Dataset excerpts
________
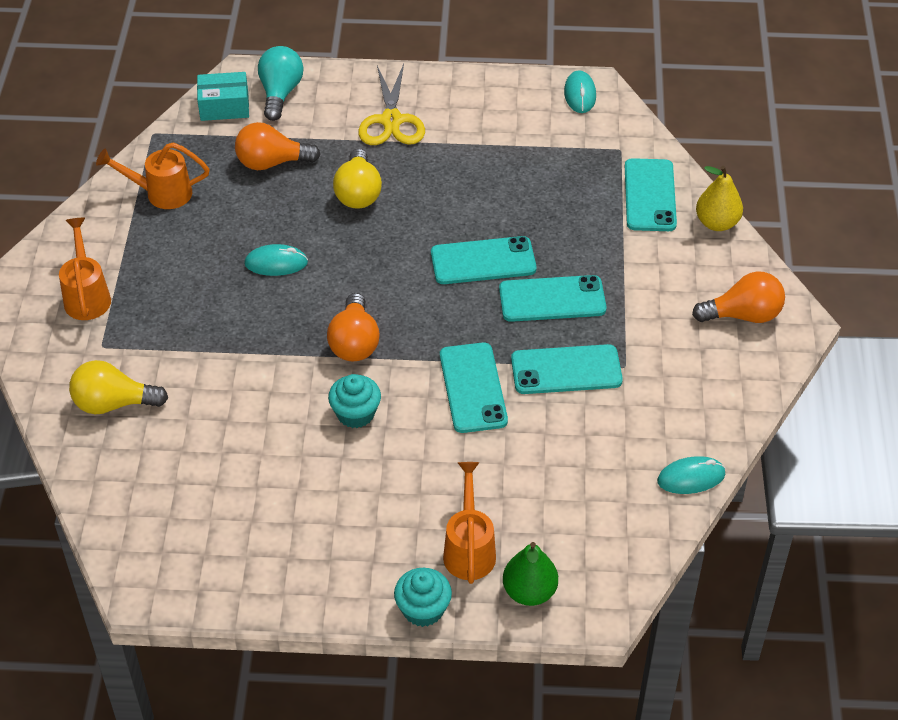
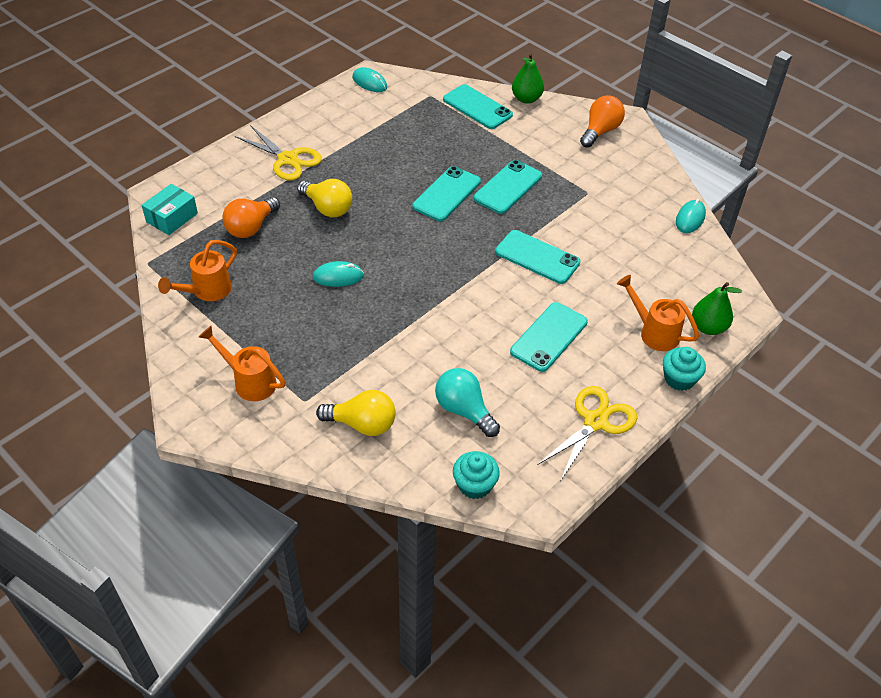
camera: 50 degrees left, 0 degrees up
(113, 403) = (362, 424): yellow light bulb -> yellow light bulb turned 120 degrees counterclockwise
(276, 263) = (338, 276): turquoise mouse -> turquoise mouse turned 45 degrees clockwise
(280, 93) = (197, 188): turquoise light bulb -> turquoise light bulb (464, 410)
(290, 573) = (595, 422): none -> yellow scissors
(354, 342) = (445, 283): orange light bulb -> none
(355, 413) = (501, 316): turquoise cupcake -> turquoise cupcake (474, 485)
(566, 370) = (565, 214): turquoise phone -> turquoise phone (549, 337)
(717, 223) = (526, 99): yellow pear -> green pear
________
> **TASK OBJECTIVE**: Each record above should be copied character for character, with pictures dropped.

> **EXPECTED OUTPUT**:
camera: 50 degrees left, 0 degrees up
(113, 403) = (362, 424): yellow light bulb -> yellow light bulb turned 120 degrees counterclockwise
(276, 263) = (338, 276): turquoise mouse -> turquoise mouse turned 45 degrees clockwise
(280, 93) = (197, 188): turquoise light bulb -> turquoise light bulb (464, 410)
(290, 573) = (595, 422): none -> yellow scissors
(354, 342) = (445, 283): orange light bulb -> none
(355, 413) = (501, 316): turquoise cupcake -> turquoise cupcake (474, 485)
(566, 370) = (565, 214): turquoise phone -> turquoise phone (549, 337)
(717, 223) = (526, 99): yellow pear -> green pear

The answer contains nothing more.